*WHAT NEEDS TO BE DONE:*
Find the line that contains "cyan triangle: (1122, 1268)". Repeat that line and all lines following it, exactly, through the end of the listing below.

BEGIN PROVIDED INFORMATION

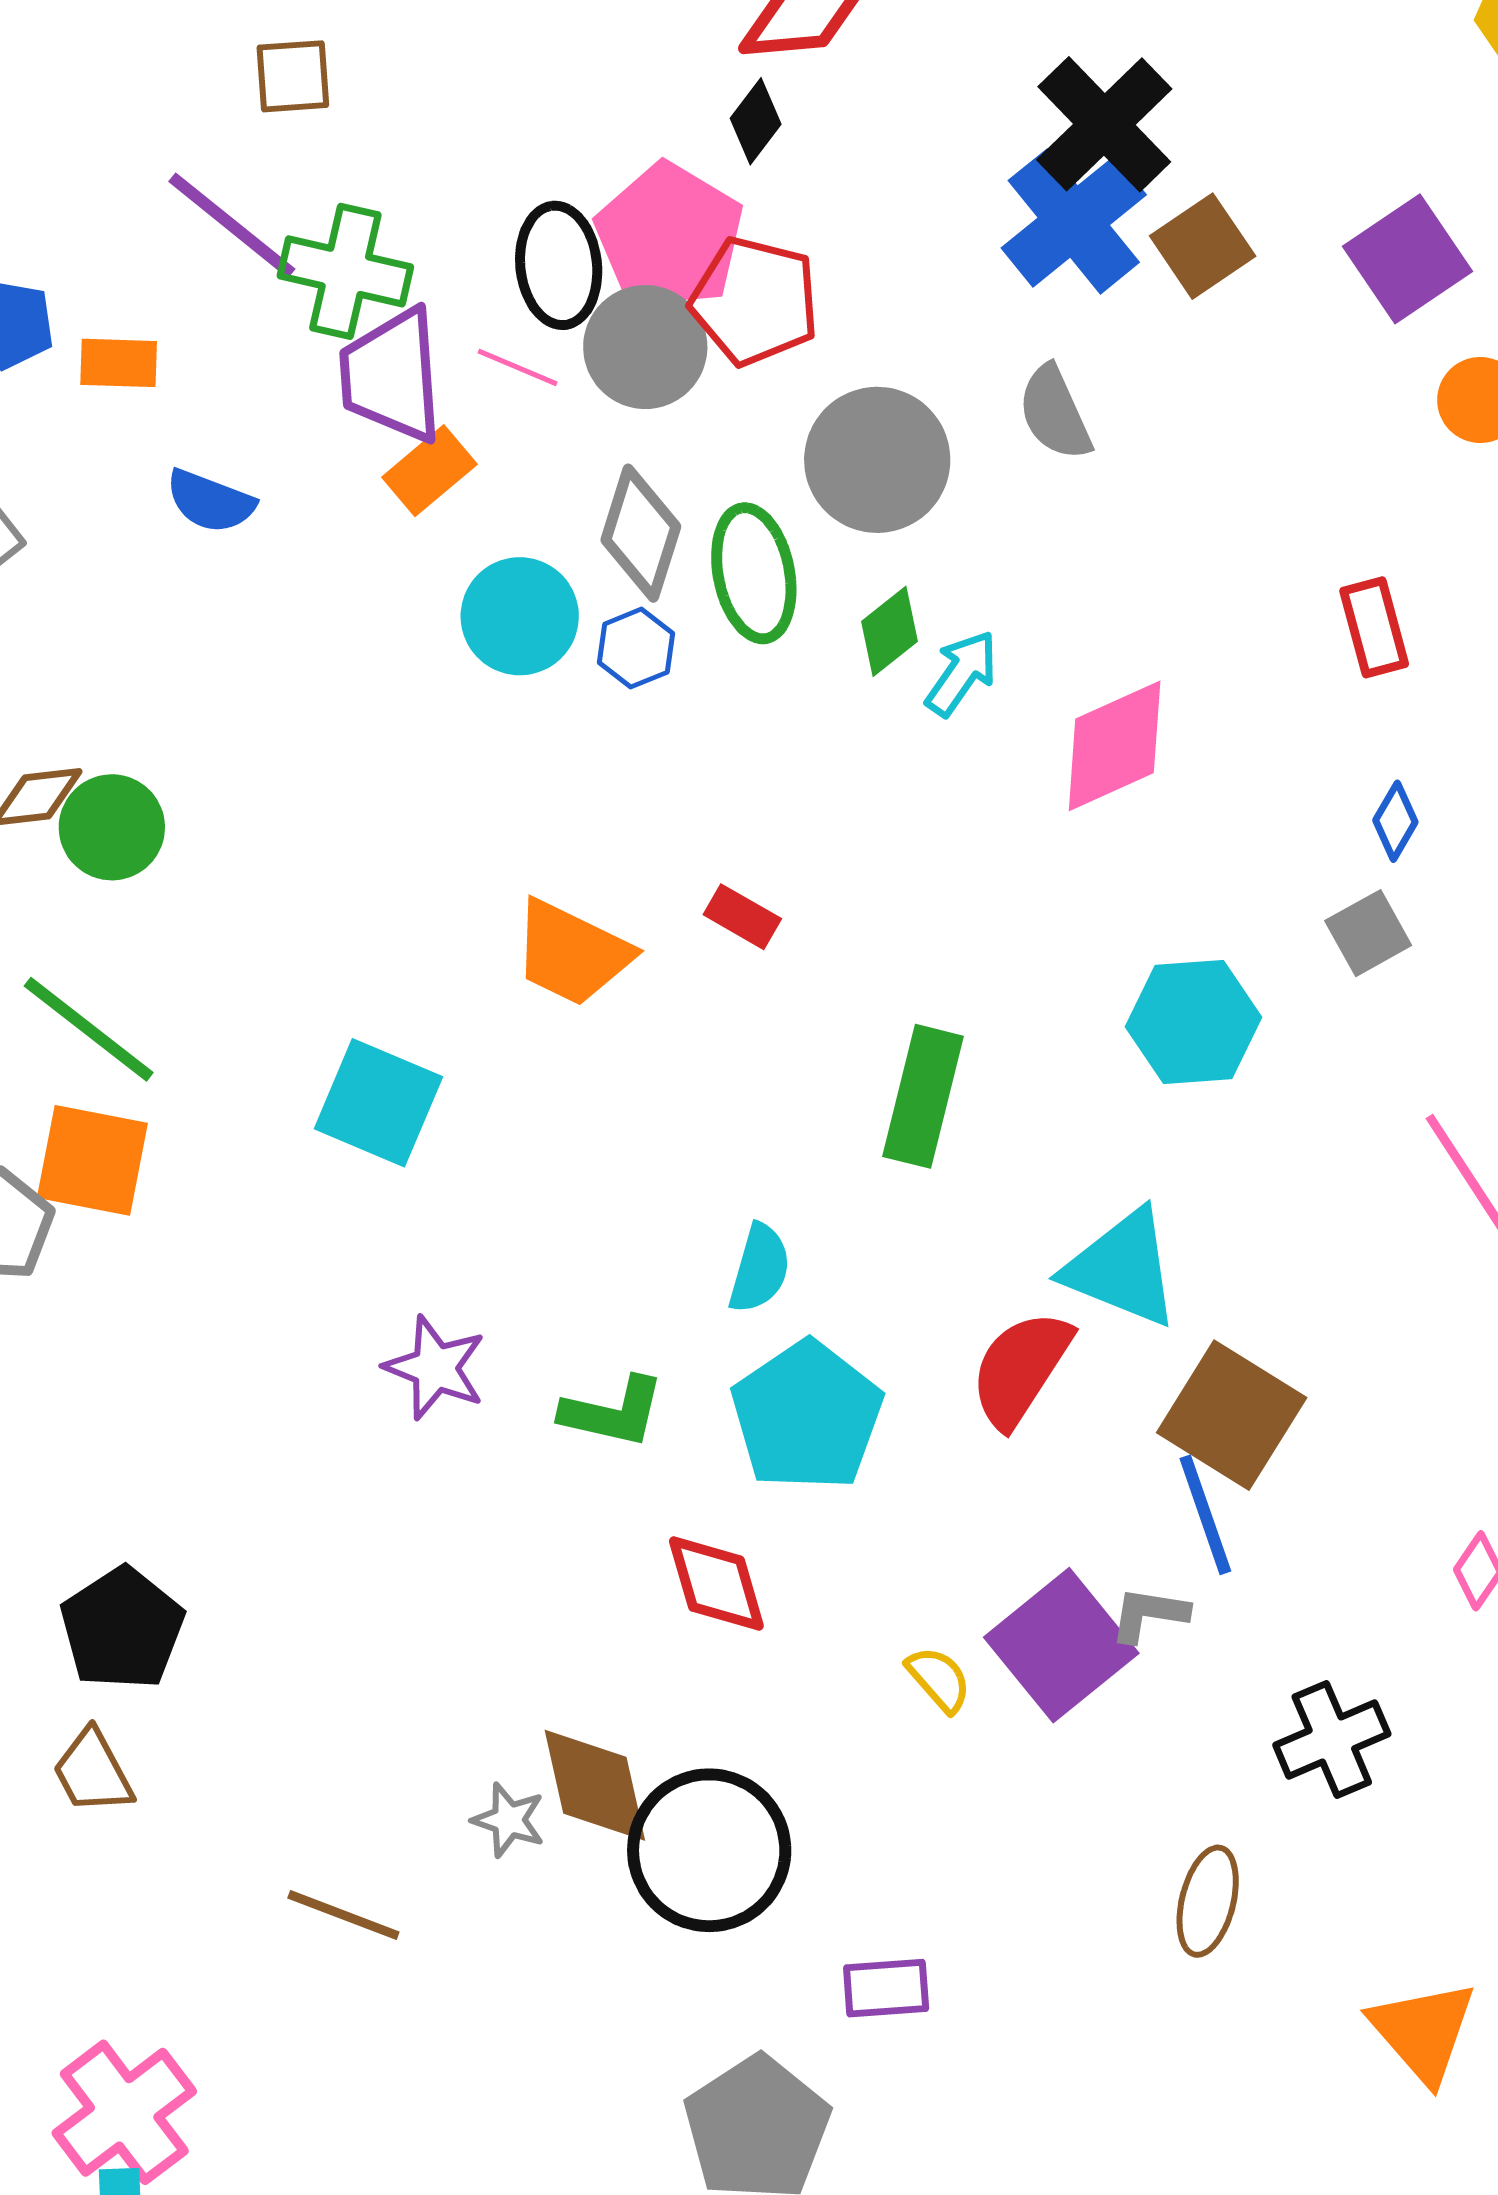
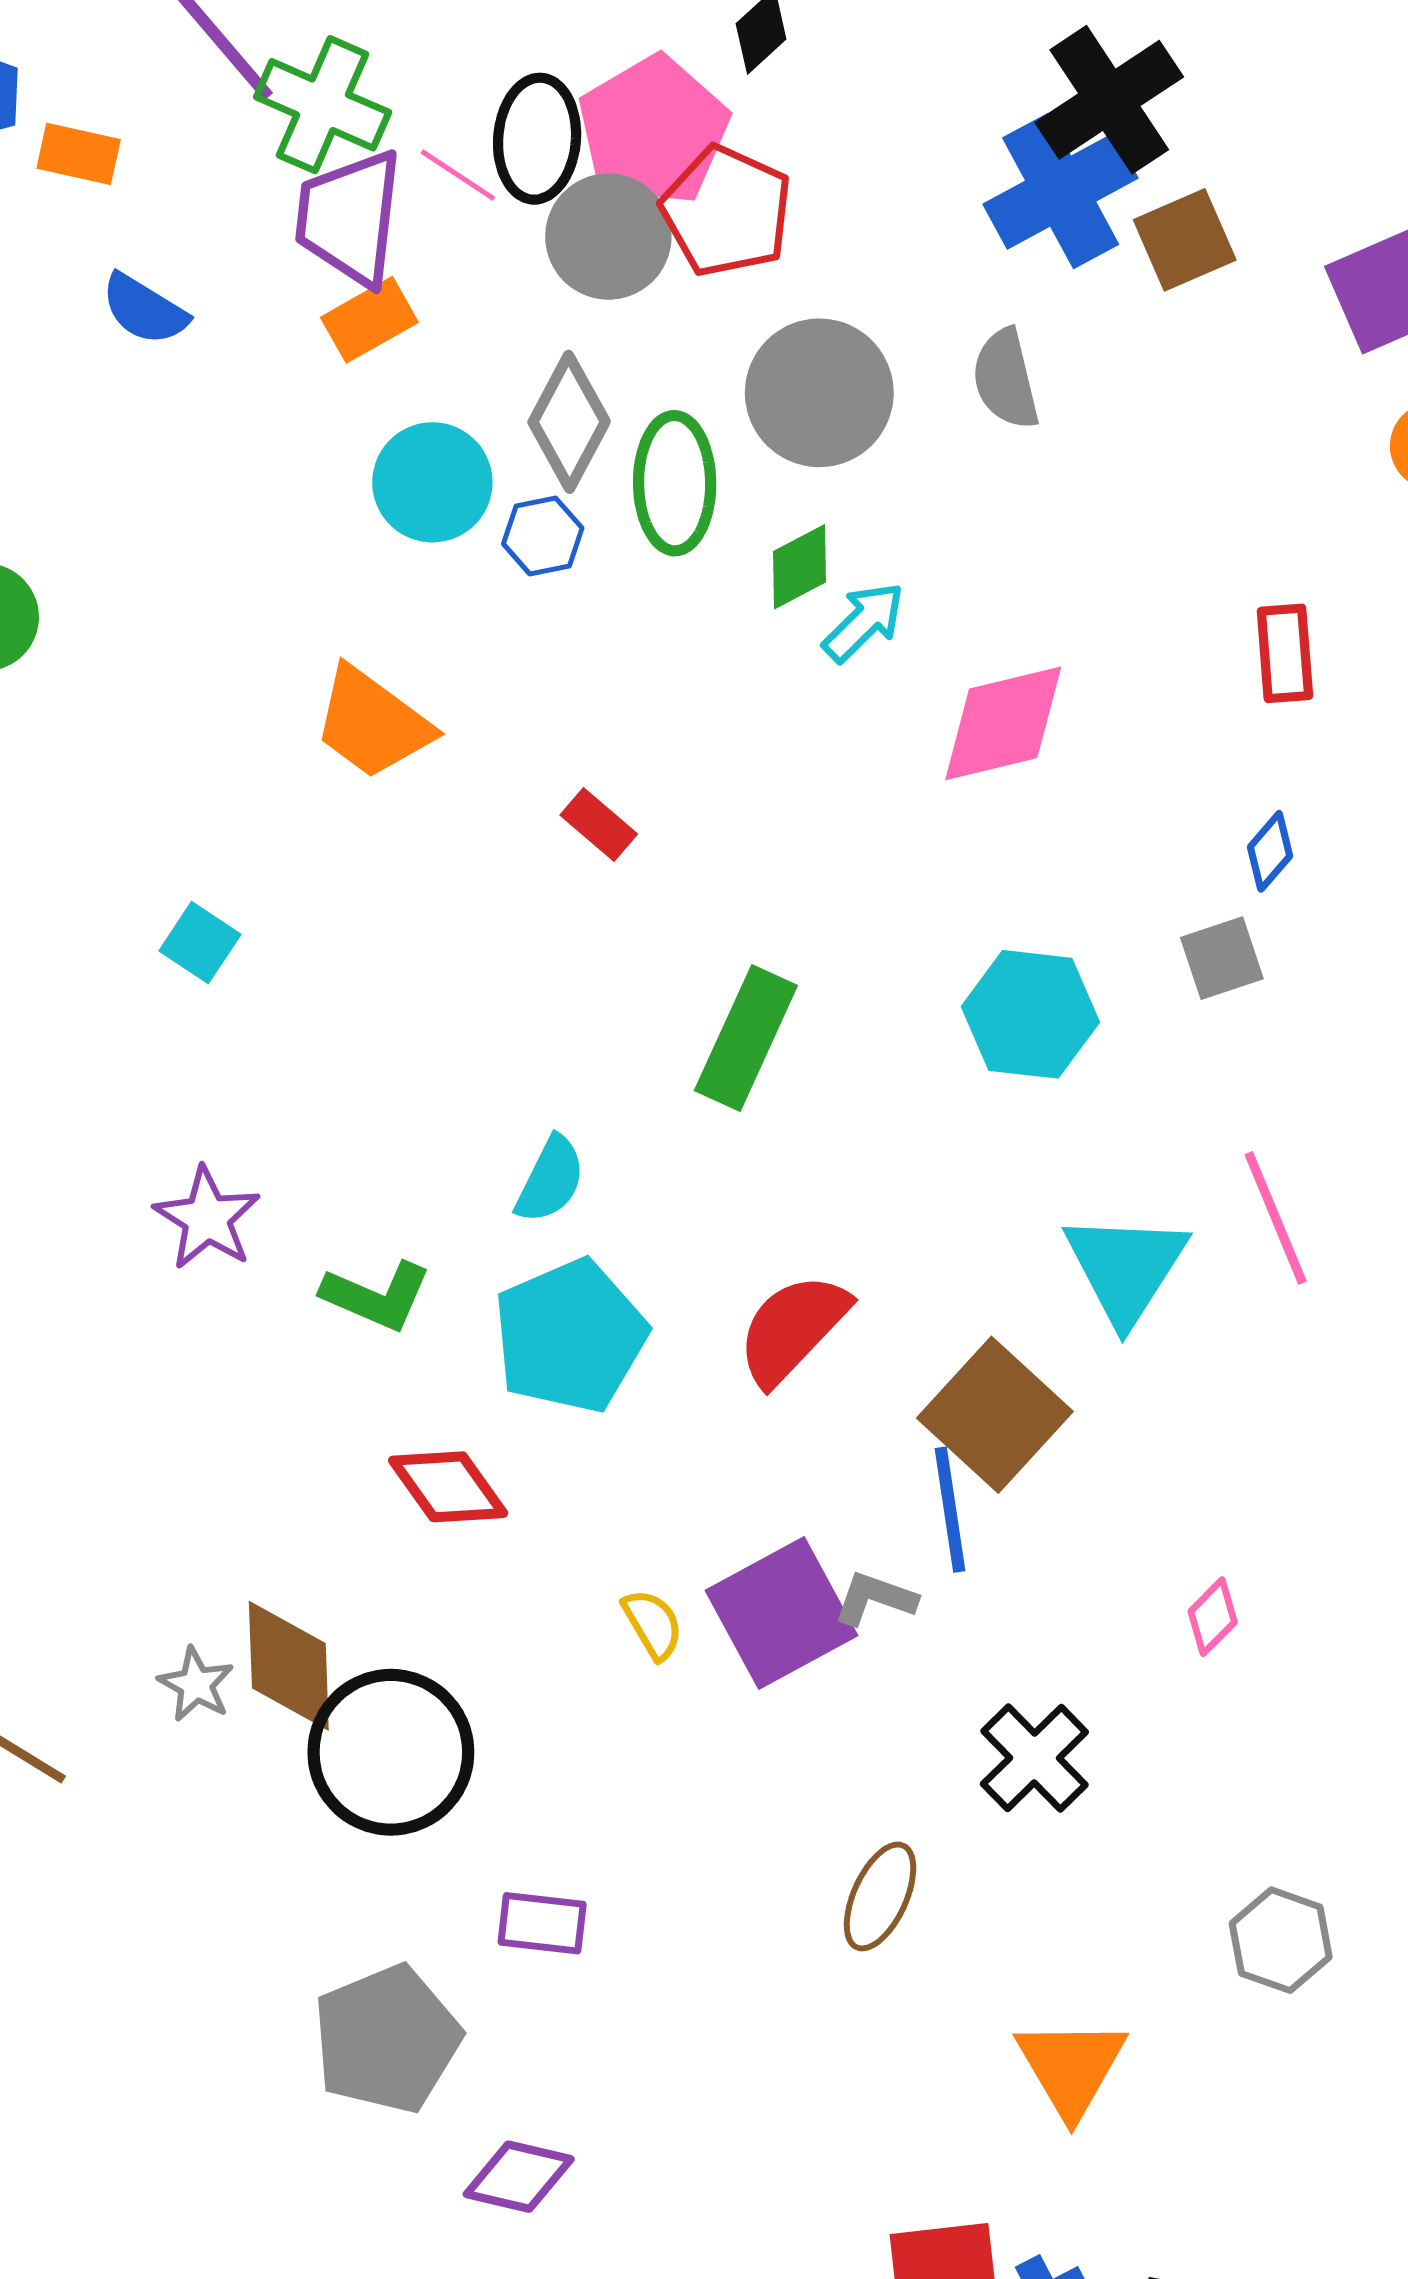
pink line: (518, 367) -> (458, 175), moved
orange trapezoid: (572, 953) -> (372, 723), moved
cyan square: (378, 1103) -> (200, 943), size x0.6
cyan triangle: (1122, 1268) -> (1126, 1268), moved, turned 30
red diamond: (716, 1584) -> (448, 1487), turned -30
black cross: (1332, 1739) -> (1034, 1758), turned -32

END PROVIDED INFORMATION

*EXERCISE ANSWER:*
cyan triangle: (1122, 1268) -> (1126, 1268), moved, turned 30
red diamond: (716, 1584) -> (448, 1487), turned -30
black cross: (1332, 1739) -> (1034, 1758), turned -32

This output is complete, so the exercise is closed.